DATA SUPPLIED Block Start

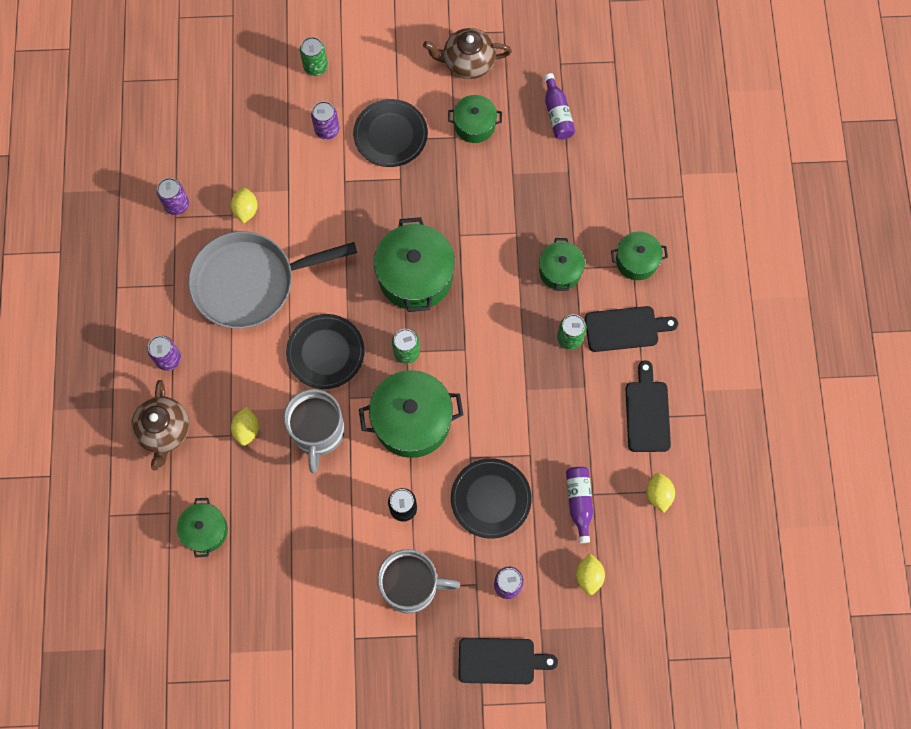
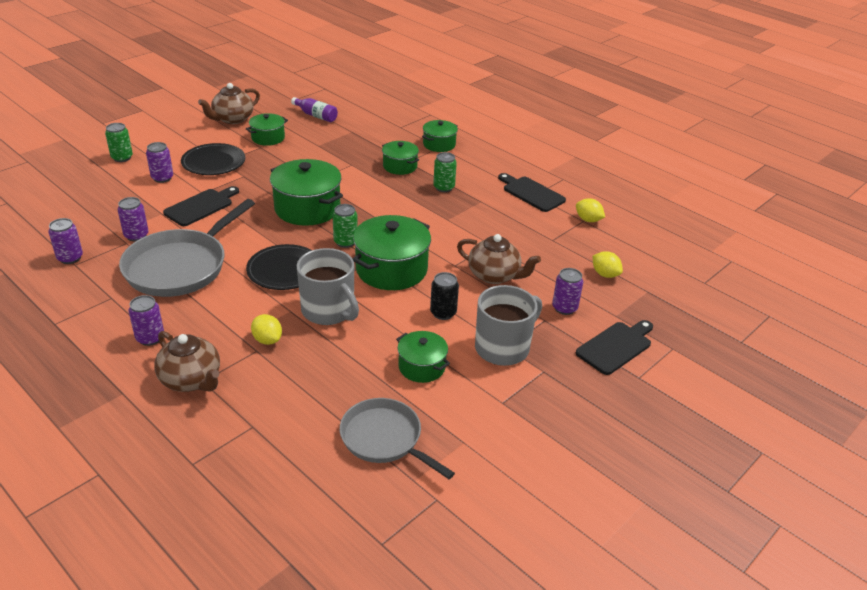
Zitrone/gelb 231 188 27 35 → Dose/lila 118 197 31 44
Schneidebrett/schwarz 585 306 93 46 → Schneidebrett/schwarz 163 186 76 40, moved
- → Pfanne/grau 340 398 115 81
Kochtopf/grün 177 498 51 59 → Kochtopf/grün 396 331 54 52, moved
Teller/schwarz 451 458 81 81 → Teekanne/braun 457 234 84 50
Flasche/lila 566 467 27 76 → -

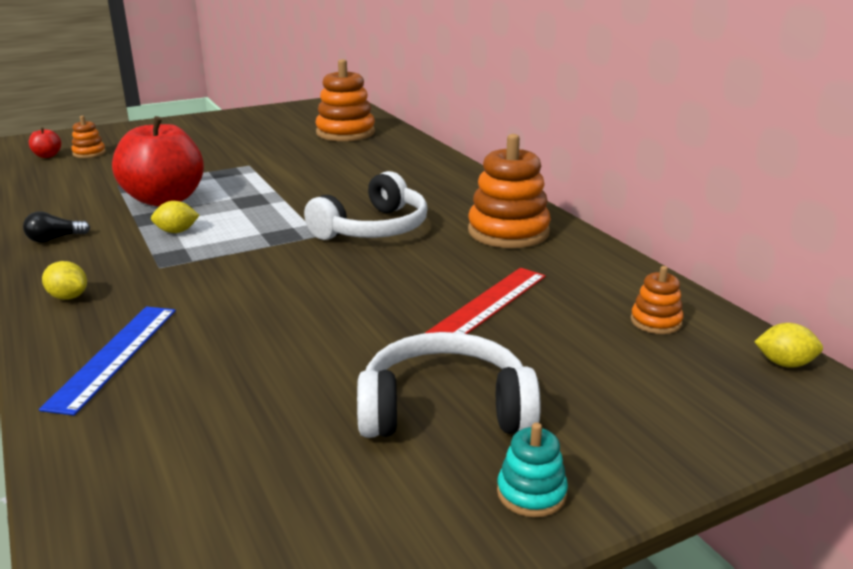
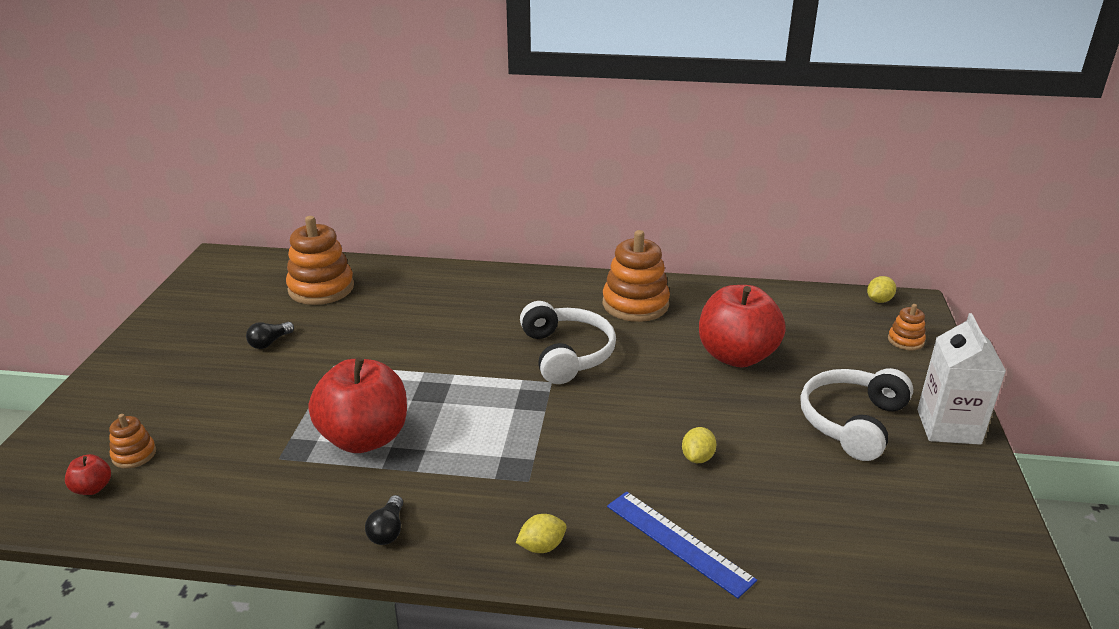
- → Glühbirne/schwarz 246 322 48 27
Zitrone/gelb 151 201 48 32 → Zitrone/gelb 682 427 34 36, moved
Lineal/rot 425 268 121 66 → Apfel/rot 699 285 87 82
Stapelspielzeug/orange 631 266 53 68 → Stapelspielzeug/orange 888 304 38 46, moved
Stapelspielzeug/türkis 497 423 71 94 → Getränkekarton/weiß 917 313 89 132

DATA SUPPLIED Block End

● **EXERCISE**:
Gather and copy every line of the data in which the string "lila" is found.

● **YOUR SOLUTION**:
Zitrone/gelb 231 188 27 35 → Dose/lila 118 197 31 44
Flasche/lila 566 467 27 76 → -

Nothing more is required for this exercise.